## What you need to do:
Begin with the first line of the listing and quote every line through the one containing "C7: none -> 33nF (VDD, n12)"; give only those lines.

══ Task data

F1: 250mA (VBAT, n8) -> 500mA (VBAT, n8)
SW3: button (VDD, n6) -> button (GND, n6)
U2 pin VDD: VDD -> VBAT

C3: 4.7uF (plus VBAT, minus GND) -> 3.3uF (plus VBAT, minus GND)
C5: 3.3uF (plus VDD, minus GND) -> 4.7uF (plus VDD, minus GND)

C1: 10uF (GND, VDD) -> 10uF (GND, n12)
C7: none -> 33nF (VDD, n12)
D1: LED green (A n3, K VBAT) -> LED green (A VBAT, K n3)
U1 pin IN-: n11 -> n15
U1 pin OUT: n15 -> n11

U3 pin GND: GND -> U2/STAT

════

## Response:
F1: 250mA (VBAT, n8) -> 500mA (VBAT, n8)
SW3: button (VDD, n6) -> button (GND, n6)
U2 pin VDD: VDD -> VBAT

C3: 4.7uF (plus VBAT, minus GND) -> 3.3uF (plus VBAT, minus GND)
C5: 3.3uF (plus VDD, minus GND) -> 4.7uF (plus VDD, minus GND)

C1: 10uF (GND, VDD) -> 10uF (GND, n12)
C7: none -> 33nF (VDD, n12)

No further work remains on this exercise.